--- What to do ---
In the records below, find each line holding the word "white" and copy it.

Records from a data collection

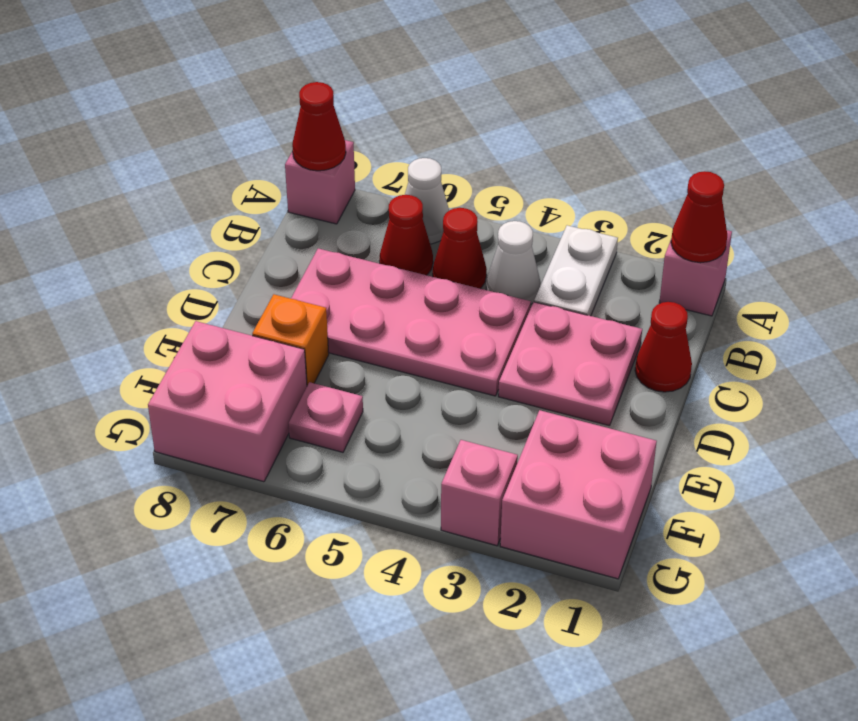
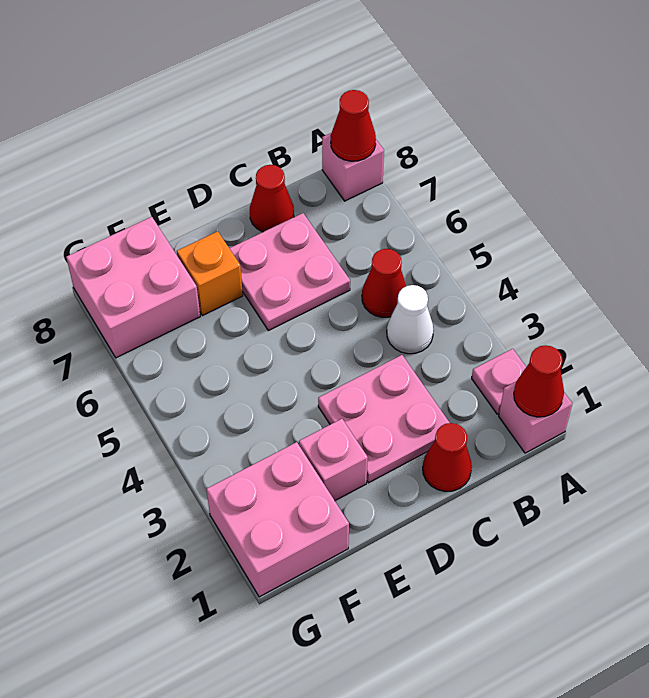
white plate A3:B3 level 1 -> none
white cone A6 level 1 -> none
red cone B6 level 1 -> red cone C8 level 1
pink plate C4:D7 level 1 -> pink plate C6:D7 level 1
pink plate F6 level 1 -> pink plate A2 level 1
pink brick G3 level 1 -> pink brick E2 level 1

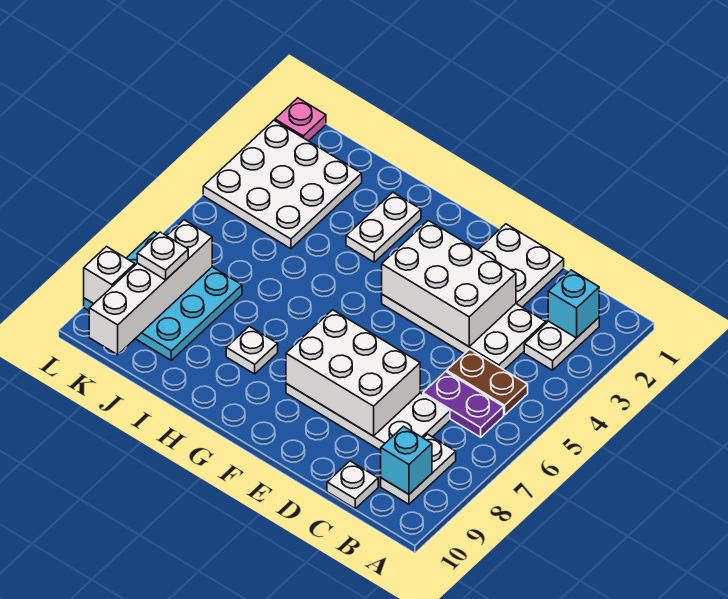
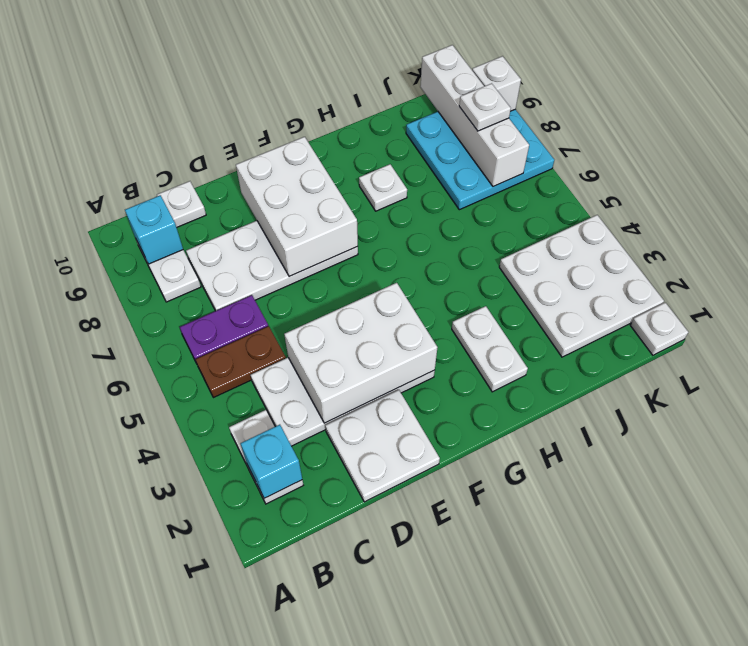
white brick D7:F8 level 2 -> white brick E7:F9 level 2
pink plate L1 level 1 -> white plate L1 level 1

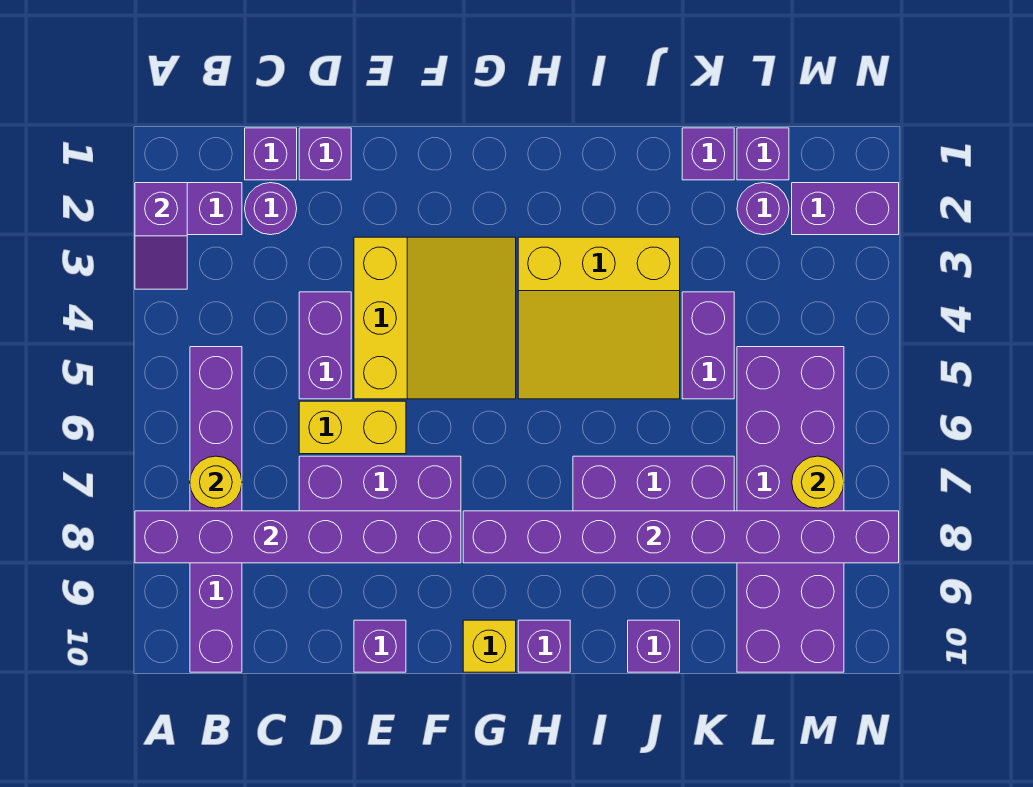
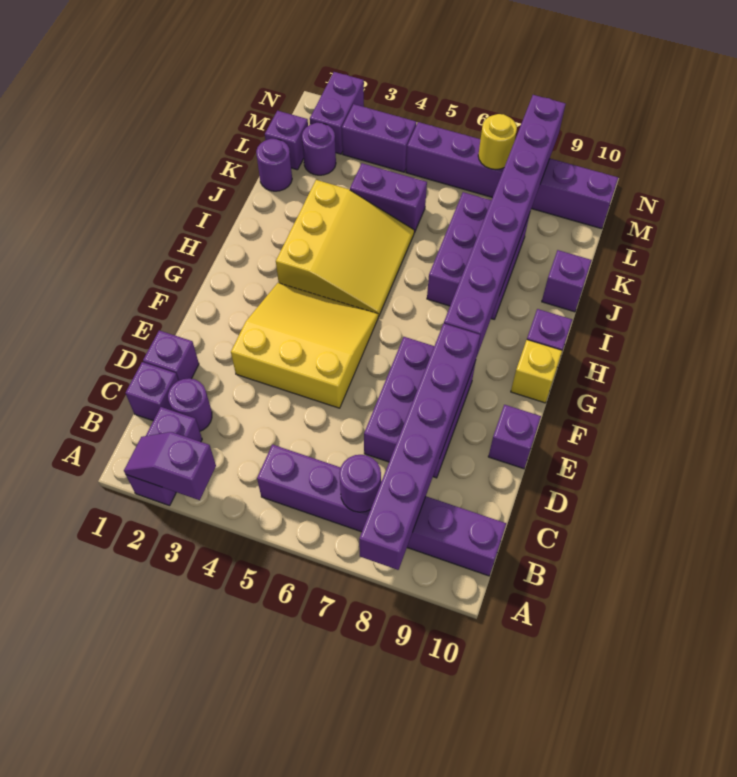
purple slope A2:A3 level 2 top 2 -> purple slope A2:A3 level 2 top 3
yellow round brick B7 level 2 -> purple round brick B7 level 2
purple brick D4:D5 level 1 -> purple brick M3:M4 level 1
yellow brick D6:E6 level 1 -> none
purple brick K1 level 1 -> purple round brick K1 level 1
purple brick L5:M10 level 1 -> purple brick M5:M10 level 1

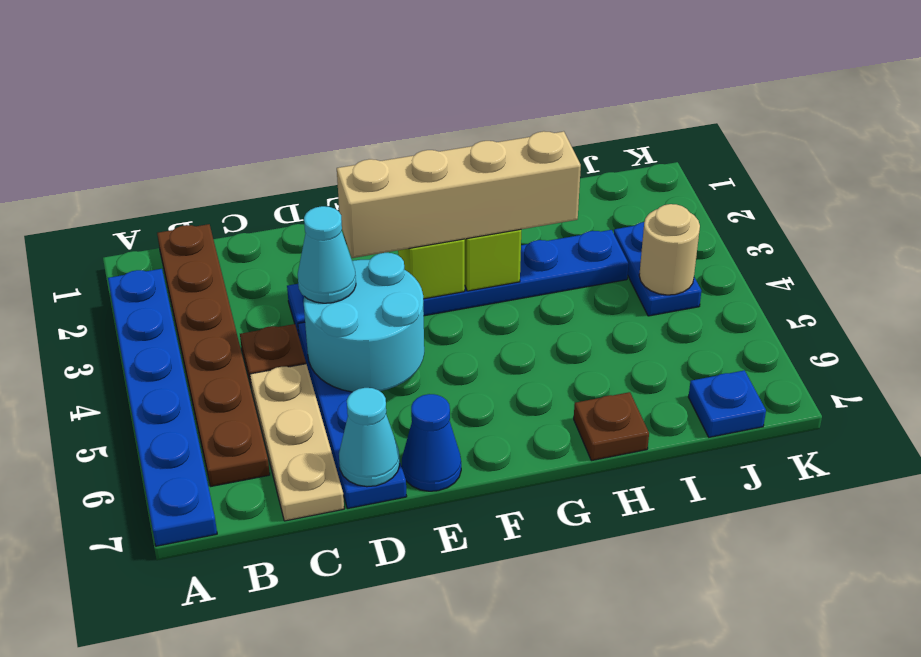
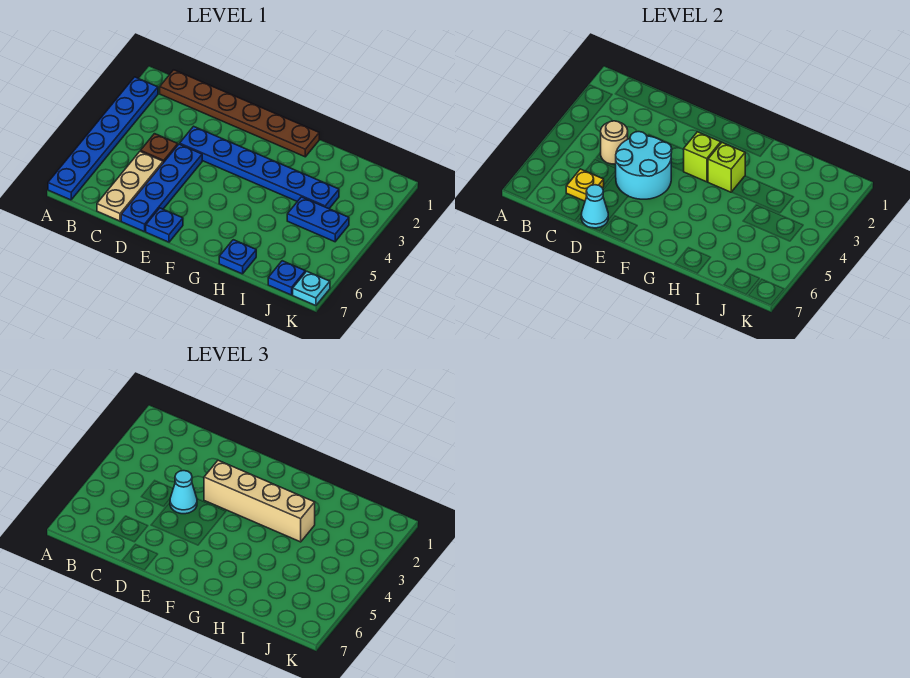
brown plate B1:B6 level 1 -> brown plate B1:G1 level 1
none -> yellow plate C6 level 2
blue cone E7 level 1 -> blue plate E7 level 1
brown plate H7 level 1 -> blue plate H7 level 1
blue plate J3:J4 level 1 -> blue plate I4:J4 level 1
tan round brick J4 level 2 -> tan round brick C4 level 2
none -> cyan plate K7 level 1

--- Task solution ---
white plate A3:B3 level 1 -> none
white cone A6 level 1 -> none
white brick D7:F8 level 2 -> white brick E7:F9 level 2
pink plate L1 level 1 -> white plate L1 level 1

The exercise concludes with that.